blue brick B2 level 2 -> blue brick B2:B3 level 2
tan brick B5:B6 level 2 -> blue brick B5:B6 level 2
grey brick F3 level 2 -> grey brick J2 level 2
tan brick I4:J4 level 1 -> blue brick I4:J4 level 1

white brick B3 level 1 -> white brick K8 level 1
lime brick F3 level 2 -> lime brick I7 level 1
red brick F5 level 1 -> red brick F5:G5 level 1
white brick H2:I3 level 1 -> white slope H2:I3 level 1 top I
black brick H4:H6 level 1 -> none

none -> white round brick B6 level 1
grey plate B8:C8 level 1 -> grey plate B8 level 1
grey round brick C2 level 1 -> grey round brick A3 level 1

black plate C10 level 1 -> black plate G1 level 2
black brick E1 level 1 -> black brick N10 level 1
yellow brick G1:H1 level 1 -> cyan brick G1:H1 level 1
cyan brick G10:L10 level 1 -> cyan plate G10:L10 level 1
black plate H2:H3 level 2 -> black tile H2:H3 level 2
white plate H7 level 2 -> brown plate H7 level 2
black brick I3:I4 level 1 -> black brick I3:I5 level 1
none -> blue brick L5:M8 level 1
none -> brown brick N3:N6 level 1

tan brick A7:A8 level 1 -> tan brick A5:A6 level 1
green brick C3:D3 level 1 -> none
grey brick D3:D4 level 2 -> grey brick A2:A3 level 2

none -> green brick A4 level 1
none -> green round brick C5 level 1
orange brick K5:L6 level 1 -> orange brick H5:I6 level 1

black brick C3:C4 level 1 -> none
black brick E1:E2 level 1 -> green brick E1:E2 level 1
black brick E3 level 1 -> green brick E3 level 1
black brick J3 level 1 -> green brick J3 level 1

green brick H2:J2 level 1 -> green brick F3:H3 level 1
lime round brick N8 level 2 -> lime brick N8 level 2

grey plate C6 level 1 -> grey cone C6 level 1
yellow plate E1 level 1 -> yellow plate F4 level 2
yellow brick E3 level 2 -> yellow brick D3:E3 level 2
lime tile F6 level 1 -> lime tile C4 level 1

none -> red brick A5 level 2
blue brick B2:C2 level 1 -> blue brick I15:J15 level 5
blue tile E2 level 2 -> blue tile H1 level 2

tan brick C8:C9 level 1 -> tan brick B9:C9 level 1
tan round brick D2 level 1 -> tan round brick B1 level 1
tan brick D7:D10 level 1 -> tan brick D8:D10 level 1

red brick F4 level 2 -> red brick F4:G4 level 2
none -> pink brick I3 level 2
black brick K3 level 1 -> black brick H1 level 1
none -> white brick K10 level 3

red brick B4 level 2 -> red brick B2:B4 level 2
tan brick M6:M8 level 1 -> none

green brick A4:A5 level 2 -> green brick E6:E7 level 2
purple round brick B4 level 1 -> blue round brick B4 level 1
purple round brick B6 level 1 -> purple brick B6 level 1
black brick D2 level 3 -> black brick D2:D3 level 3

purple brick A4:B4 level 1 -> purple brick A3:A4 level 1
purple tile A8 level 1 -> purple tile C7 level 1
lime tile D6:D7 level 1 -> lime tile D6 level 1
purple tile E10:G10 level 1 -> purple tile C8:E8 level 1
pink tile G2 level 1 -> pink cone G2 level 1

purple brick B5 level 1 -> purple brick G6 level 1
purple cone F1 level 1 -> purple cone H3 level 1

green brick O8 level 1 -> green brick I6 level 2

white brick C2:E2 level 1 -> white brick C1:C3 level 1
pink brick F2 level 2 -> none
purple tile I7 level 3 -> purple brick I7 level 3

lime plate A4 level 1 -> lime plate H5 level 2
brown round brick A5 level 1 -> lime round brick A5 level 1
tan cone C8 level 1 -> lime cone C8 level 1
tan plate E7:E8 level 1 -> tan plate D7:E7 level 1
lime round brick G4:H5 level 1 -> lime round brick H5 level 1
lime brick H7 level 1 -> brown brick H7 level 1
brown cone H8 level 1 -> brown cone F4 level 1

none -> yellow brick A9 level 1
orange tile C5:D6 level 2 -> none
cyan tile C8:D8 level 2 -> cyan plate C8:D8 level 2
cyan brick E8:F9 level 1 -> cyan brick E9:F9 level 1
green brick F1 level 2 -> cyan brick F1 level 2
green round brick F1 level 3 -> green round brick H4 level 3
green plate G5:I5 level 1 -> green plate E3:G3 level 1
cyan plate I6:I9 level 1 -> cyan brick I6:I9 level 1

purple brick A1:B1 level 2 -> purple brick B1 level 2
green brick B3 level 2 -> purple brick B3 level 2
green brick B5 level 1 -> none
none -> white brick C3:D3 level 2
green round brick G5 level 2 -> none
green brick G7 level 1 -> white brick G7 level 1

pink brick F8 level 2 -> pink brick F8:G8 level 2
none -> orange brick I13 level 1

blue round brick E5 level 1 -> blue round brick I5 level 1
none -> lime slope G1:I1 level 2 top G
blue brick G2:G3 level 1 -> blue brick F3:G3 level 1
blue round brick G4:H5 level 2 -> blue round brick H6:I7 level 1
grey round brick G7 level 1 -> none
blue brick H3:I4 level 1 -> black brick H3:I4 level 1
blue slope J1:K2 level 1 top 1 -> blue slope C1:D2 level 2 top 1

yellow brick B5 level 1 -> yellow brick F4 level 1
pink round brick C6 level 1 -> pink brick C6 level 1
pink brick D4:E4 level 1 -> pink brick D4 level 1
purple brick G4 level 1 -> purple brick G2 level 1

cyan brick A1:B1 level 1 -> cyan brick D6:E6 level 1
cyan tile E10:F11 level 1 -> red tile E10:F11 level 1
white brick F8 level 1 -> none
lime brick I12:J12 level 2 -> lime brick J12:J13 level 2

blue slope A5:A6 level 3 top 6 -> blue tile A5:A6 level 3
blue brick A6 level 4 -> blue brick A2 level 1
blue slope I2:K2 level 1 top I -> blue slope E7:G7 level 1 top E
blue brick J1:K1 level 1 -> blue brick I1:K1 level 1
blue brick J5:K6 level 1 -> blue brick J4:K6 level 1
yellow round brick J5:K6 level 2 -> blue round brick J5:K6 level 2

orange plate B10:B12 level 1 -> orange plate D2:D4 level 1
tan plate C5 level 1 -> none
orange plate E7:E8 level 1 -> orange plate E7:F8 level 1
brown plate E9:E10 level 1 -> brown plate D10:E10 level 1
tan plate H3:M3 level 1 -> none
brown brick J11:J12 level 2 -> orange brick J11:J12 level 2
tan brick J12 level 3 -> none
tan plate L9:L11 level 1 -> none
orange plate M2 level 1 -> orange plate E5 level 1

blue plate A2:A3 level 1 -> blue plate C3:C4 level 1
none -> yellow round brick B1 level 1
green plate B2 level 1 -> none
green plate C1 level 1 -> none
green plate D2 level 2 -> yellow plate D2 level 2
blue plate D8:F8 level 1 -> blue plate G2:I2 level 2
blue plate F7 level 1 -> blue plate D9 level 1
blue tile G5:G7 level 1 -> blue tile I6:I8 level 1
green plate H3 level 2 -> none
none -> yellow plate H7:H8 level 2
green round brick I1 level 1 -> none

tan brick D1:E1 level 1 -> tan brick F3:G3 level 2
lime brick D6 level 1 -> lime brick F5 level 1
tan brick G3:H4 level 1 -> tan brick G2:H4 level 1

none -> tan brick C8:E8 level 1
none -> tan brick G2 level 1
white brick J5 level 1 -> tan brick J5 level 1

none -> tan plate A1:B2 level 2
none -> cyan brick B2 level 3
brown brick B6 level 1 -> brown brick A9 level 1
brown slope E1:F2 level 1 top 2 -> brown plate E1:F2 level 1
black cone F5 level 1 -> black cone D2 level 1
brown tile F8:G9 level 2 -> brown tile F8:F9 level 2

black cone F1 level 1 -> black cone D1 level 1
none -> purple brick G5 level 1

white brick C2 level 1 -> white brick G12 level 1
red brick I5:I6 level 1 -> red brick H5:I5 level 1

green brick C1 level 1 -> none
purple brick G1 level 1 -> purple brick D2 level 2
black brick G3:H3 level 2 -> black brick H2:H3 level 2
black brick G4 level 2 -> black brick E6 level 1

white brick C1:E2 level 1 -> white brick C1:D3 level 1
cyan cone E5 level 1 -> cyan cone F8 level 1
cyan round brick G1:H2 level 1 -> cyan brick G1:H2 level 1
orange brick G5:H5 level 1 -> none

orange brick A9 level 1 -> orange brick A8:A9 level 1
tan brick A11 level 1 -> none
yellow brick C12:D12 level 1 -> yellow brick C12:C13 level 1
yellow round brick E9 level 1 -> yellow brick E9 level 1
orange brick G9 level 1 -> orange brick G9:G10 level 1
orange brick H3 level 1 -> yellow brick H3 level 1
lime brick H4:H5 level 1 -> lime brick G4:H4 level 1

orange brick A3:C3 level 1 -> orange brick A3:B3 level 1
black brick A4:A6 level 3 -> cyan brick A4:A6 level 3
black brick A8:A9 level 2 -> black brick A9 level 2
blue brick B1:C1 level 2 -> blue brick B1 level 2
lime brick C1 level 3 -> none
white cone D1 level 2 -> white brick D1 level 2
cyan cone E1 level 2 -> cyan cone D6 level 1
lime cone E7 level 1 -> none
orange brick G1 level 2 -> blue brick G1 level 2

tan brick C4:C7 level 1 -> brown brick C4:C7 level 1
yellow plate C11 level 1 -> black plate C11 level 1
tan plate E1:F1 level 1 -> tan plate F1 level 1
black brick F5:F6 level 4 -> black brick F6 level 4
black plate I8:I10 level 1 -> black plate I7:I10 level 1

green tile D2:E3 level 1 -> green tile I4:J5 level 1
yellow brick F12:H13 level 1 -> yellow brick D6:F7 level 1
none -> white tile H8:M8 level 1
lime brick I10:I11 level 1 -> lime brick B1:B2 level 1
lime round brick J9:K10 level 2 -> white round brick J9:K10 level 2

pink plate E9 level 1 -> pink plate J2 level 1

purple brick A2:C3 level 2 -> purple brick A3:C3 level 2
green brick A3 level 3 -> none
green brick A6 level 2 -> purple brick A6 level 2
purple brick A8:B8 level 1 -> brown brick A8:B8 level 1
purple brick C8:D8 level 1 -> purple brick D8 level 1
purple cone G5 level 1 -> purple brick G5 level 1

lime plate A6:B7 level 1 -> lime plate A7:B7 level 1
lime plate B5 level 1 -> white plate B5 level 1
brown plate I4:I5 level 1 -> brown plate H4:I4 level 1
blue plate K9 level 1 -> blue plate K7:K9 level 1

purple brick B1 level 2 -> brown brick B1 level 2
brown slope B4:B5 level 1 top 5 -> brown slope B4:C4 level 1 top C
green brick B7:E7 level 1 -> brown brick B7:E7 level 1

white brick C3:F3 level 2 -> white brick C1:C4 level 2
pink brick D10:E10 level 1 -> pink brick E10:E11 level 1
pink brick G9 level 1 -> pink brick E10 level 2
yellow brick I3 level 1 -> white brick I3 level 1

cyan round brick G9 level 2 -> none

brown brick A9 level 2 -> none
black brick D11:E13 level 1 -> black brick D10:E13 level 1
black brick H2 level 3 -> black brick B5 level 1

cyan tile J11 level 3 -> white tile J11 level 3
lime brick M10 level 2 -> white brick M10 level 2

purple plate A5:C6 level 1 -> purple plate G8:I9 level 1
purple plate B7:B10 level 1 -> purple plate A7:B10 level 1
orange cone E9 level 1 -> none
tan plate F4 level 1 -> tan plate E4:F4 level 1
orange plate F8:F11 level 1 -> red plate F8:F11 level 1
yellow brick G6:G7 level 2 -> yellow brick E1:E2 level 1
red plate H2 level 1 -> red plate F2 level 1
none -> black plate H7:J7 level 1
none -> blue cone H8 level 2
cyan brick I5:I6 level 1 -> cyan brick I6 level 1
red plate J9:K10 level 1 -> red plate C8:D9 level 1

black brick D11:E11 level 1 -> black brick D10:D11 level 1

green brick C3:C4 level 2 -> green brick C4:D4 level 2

++++

EXERCISE AIM: Look through the entries above and quote exactly the lines from the line with "blue plate F7" to the line with "orange brick G9 level", counting both of those lines.

RESULT OF THE TASK:
blue plate F7 level 1 -> blue plate D9 level 1
blue tile G5:G7 level 1 -> blue tile I6:I8 level 1
green plate H3 level 2 -> none
none -> yellow plate H7:H8 level 2
green round brick I1 level 1 -> none

tan brick D1:E1 level 1 -> tan brick F3:G3 level 2
lime brick D6 level 1 -> lime brick F5 level 1
tan brick G3:H4 level 1 -> tan brick G2:H4 level 1

none -> tan brick C8:E8 level 1
none -> tan brick G2 level 1
white brick J5 level 1 -> tan brick J5 level 1

none -> tan plate A1:B2 level 2
none -> cyan brick B2 level 3
brown brick B6 level 1 -> brown brick A9 level 1
brown slope E1:F2 level 1 top 2 -> brown plate E1:F2 level 1
black cone F5 level 1 -> black cone D2 level 1
brown tile F8:G9 level 2 -> brown tile F8:F9 level 2

black cone F1 level 1 -> black cone D1 level 1
none -> purple brick G5 level 1

white brick C2 level 1 -> white brick G12 level 1
red brick I5:I6 level 1 -> red brick H5:I5 level 1

green brick C1 level 1 -> none
purple brick G1 level 1 -> purple brick D2 level 2
black brick G3:H3 level 2 -> black brick H2:H3 level 2
black brick G4 level 2 -> black brick E6 level 1

white brick C1:E2 level 1 -> white brick C1:D3 level 1
cyan cone E5 level 1 -> cyan cone F8 level 1
cyan round brick G1:H2 level 1 -> cyan brick G1:H2 level 1
orange brick G5:H5 level 1 -> none

orange brick A9 level 1 -> orange brick A8:A9 level 1
tan brick A11 level 1 -> none
yellow brick C12:D12 level 1 -> yellow brick C12:C13 level 1
yellow round brick E9 level 1 -> yellow brick E9 level 1
orange brick G9 level 1 -> orange brick G9:G10 level 1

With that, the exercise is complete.